▸ **WHAT TO WORK ON**: The expected output is each line in the data below that includes the string "moved".

▸ **RECORDS SHOWN**:
━━━━

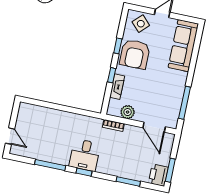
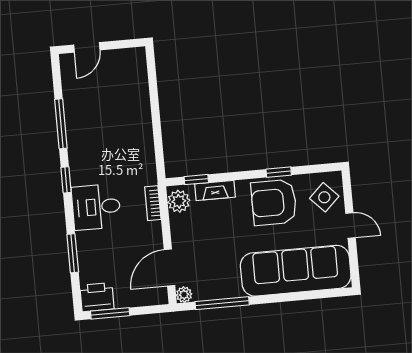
sofa: (183, 46) -> (296, 271), width x1.36, depth x1.27
window: (112, 75) -> (196, 180), moved
plant: (128, 112) -> (179, 201), moved
plant: (173, 124) -> (184, 295), added
desk: (85, 155) -> (96, 207), moved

━━━━

▸ **WRITTEN SOLUTION**:
window: (112, 75) -> (196, 180), moved
plant: (128, 112) -> (179, 201), moved
desk: (85, 155) -> (96, 207), moved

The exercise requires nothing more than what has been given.